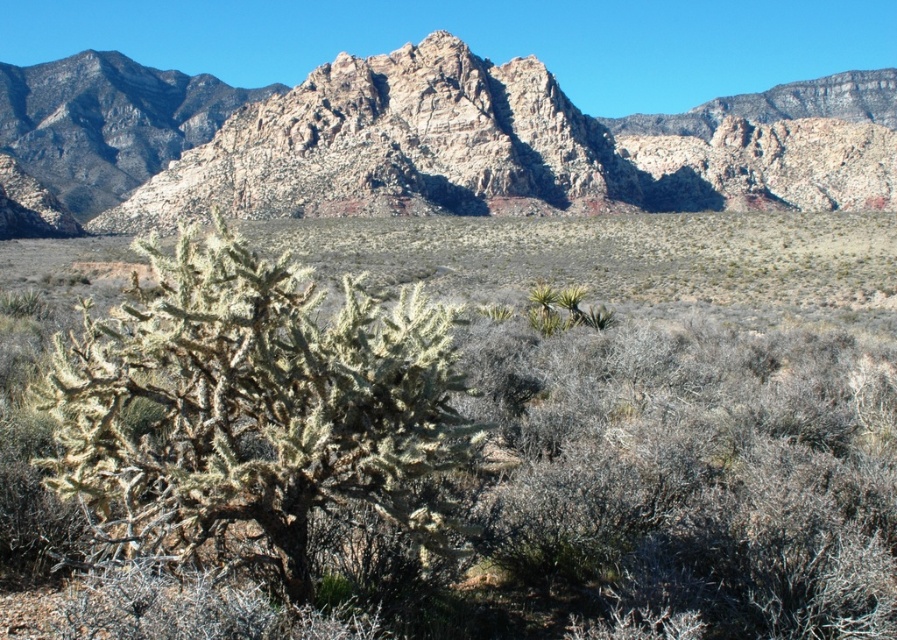
Question: Does rugged rock mountain range at upper center appear on the left side of green spiny bush at center?

Choices:
 (A) no
 (B) yes

Answer: (B)

Question: Can you confirm if rugged rock mountain range at upper center is bigger than green spiny bush at center?

Choices:
 (A) no
 (B) yes

Answer: (B)

Question: Which point is closer to the camera taking this photo?

Choices:
 (A) (260, 122)
 (B) (196, 509)

Answer: (B)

§ **What you should do**
Which lines of the material contain the string "range"? Report each of them in full.

§ **Solved exercise**
Question: Does rugged rock mountain range at upper center appear on the left side of green spiny bush at center?
Question: Can you confirm if rugged rock mountain range at upper center is bigger than green spiny bush at center?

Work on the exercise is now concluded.